- Problem to solve: What you return should match the data word for word, minus the images.
+ + + + +
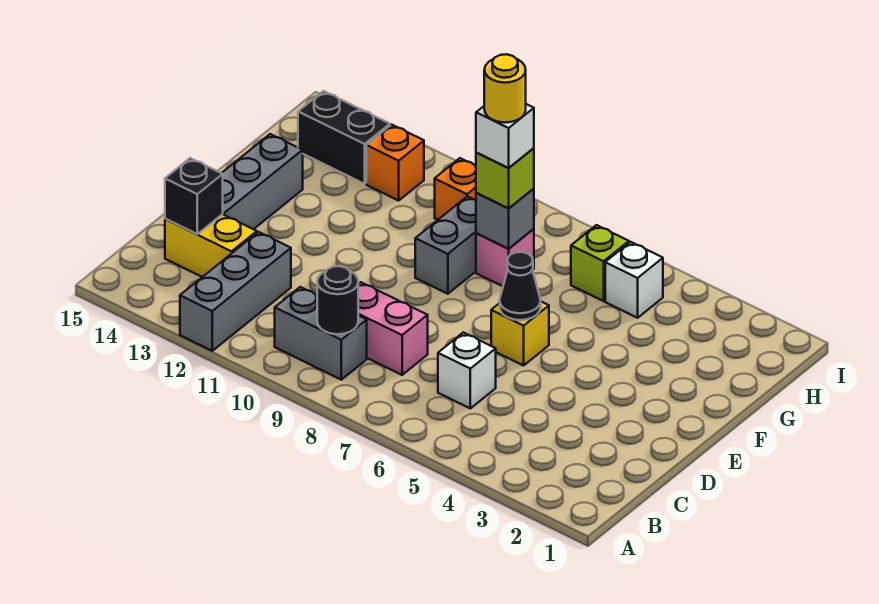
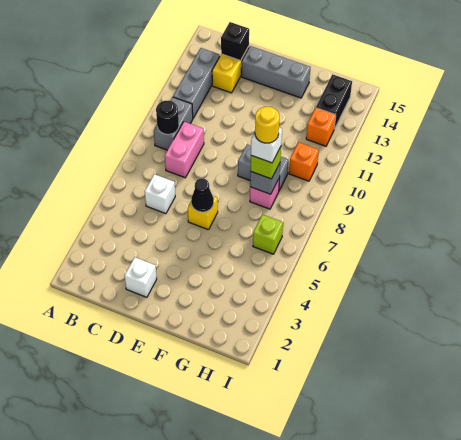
grey 1x3 brick [180,232,291,351] -> grey 1x3 brick turned to [173,48,220,118]
white 1x1 brick [605,242,663,318] -> white 1x1 brick moved to [125,257,157,297]

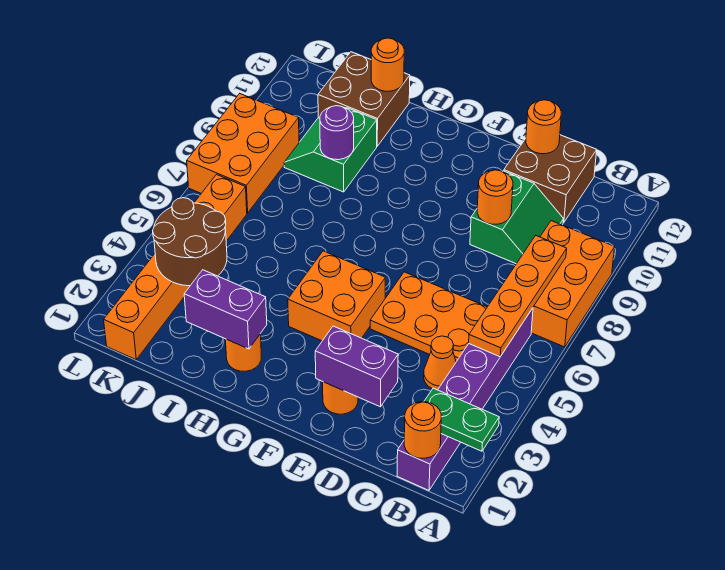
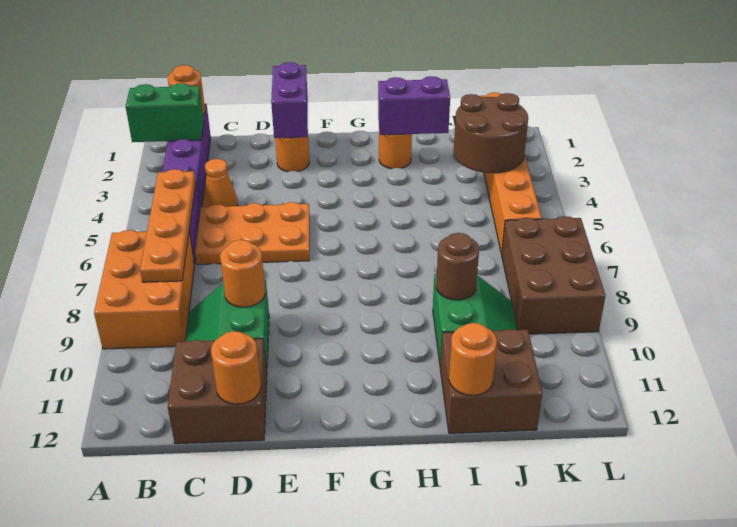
green 1x2 plate [424,388,499,451] -> green 1x2 brick [126,83,204,142]
purple 1x2 brick [315,326,398,407] -> purple 1x2 brick turned to [271,62,308,138]
orange 2x2 brick [288,251,385,341] -> none
purple 1x1 round brick [320,106,354,160] -> brown 1x1 round brick [436,233,479,300]
orange 2x3 brick [187,94,299,213] -> brown 2x3 brick [502,216,606,334]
+ + + + +
- Response to the exercise:
grey 1x3 brick [180,232,291,351] -> grey 1x3 brick turned to [173,48,220,118]
white 1x1 brick [605,242,663,318] -> white 1x1 brick moved to [125,257,157,297]

green 1x2 plate [424,388,499,451] -> green 1x2 brick [126,83,204,142]
purple 1x2 brick [315,326,398,407] -> purple 1x2 brick turned to [271,62,308,138]
orange 2x2 brick [288,251,385,341] -> none
purple 1x1 round brick [320,106,354,160] -> brown 1x1 round brick [436,233,479,300]
orange 2x3 brick [187,94,299,213] -> brown 2x3 brick [502,216,606,334]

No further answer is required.